Work required>
Images are not part of the copy; write out the rest of the data exactly as given.

── Provided data

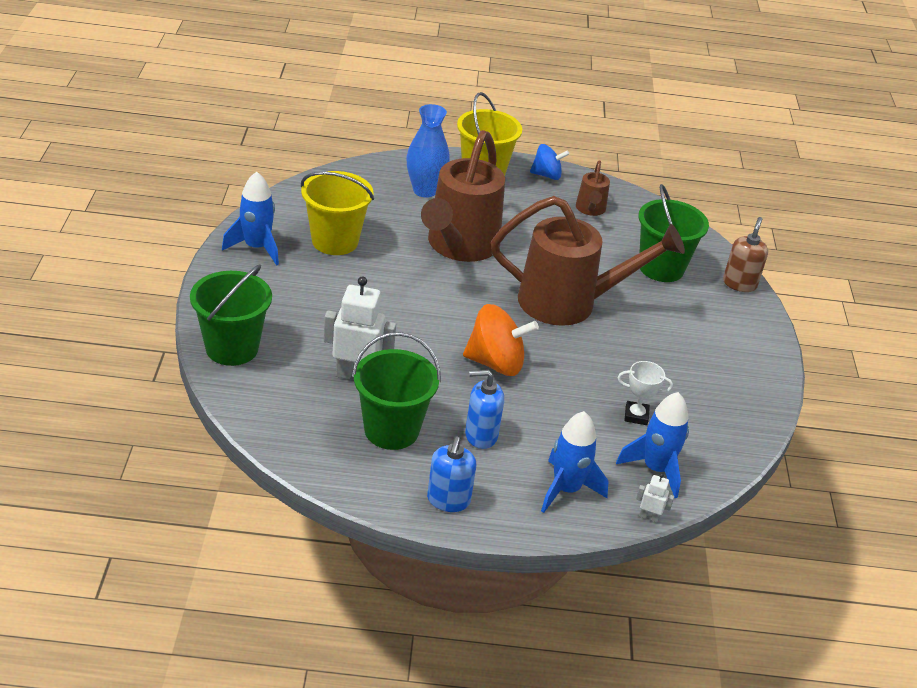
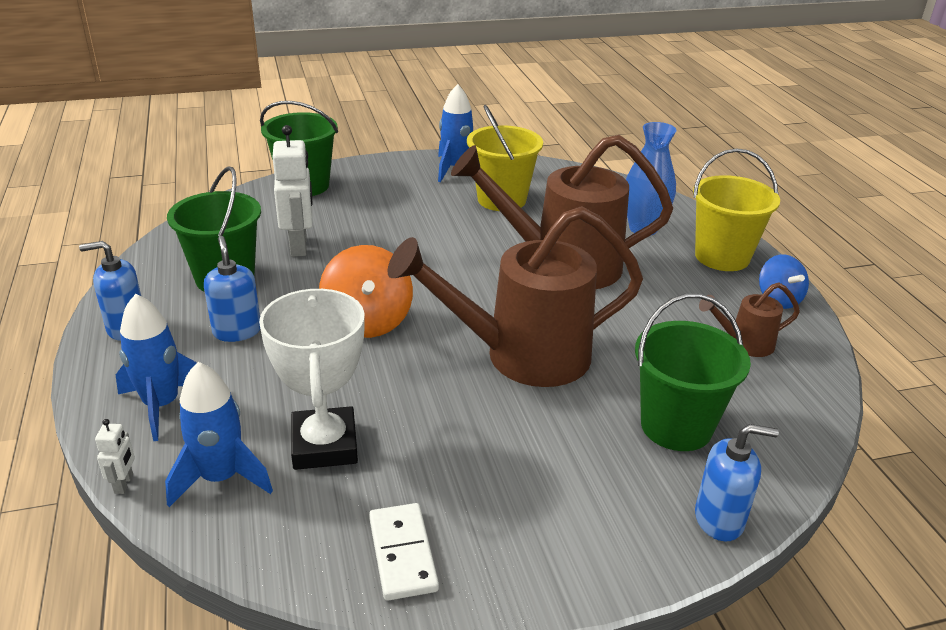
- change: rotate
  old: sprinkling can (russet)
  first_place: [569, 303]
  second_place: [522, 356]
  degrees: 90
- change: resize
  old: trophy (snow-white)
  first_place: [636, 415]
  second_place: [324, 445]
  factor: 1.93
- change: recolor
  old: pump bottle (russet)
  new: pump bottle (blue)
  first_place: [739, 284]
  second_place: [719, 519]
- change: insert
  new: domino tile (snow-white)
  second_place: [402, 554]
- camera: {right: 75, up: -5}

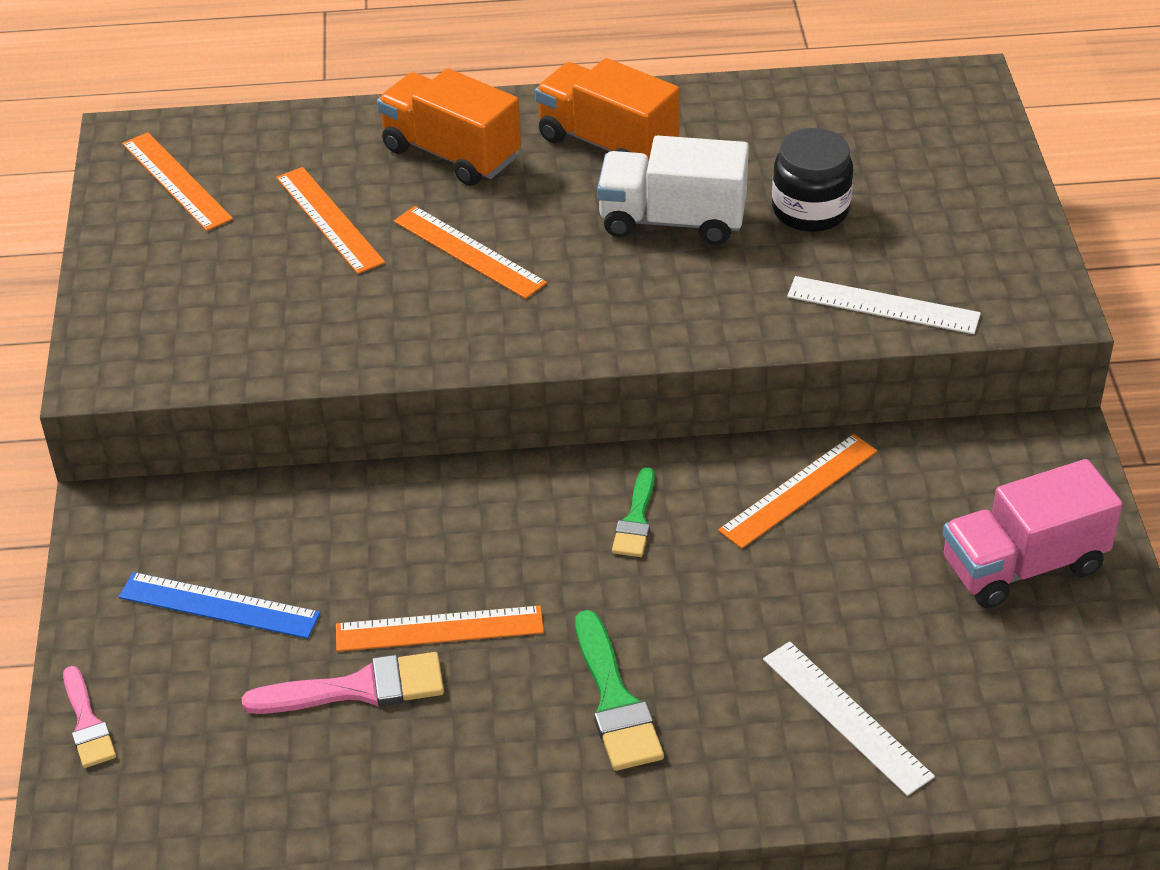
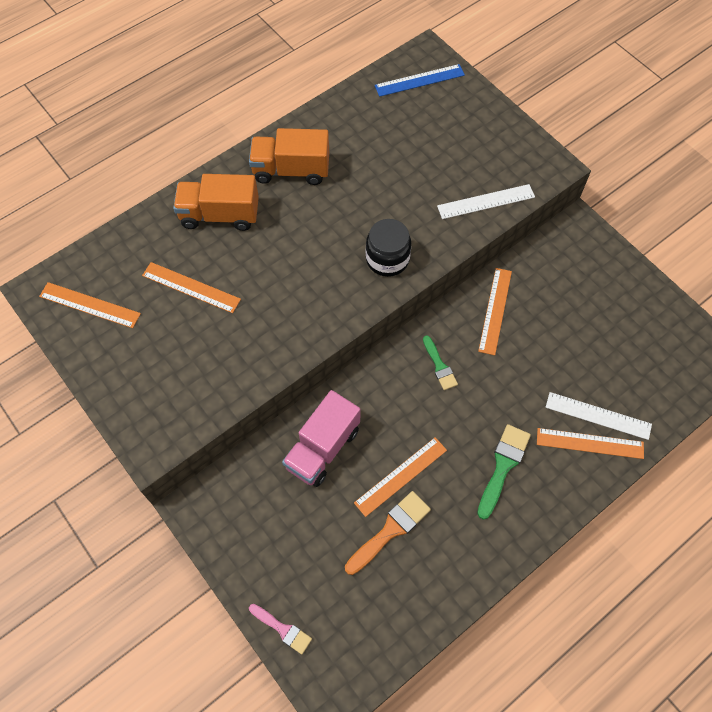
- change: move
  old: ruler (blue)
  first_place: [219, 606]
  second_place: [419, 80]
- change: recolor
  old: brush (pink)
  new: brush (orange)
  first_place: [358, 688]
  second_place: [390, 530]
- change: move
  old: ruler (orange)
  first_place: [468, 252]
  second_place: [590, 443]
- change: rotate
  old: brush (green)
  first_place: [615, 701]
  second_place: [503, 466]
  degrees: -105
- change: delete
  old: truck (snow-white)
  first_place: [672, 221]
- change: move
  old: jar (black)
  first_place: [810, 210]
  second_place: [387, 259]
- change: move
  old: truck (pink)
  first_place: [1023, 565]
  second_place: [322, 448]
- camera: {right: -35, up: 20}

────

Written solution>
- change: rotate
  old: sprinkling can (russet)
  first_place: [569, 303]
  second_place: [522, 356]
  degrees: 90
- change: resize
  old: trophy (snow-white)
  first_place: [636, 415]
  second_place: [324, 445]
  factor: 1.93
- change: recolor
  old: pump bottle (russet)
  new: pump bottle (blue)
  first_place: [739, 284]
  second_place: [719, 519]
- change: insert
  new: domino tile (snow-white)
  second_place: [402, 554]
- camera: {right: 75, up: -5}

- change: move
  old: ruler (blue)
  first_place: [219, 606]
  second_place: [419, 80]
- change: recolor
  old: brush (pink)
  new: brush (orange)
  first_place: [358, 688]
  second_place: [390, 530]
- change: move
  old: ruler (orange)
  first_place: [468, 252]
  second_place: [590, 443]
- change: rotate
  old: brush (green)
  first_place: [615, 701]
  second_place: [503, 466]
  degrees: -105
- change: delete
  old: truck (snow-white)
  first_place: [672, 221]
- change: move
  old: jar (black)
  first_place: [810, 210]
  second_place: [387, 259]
- change: move
  old: truck (pink)
  first_place: [1023, 565]
  second_place: [322, 448]
- camera: {right: -35, up: 20}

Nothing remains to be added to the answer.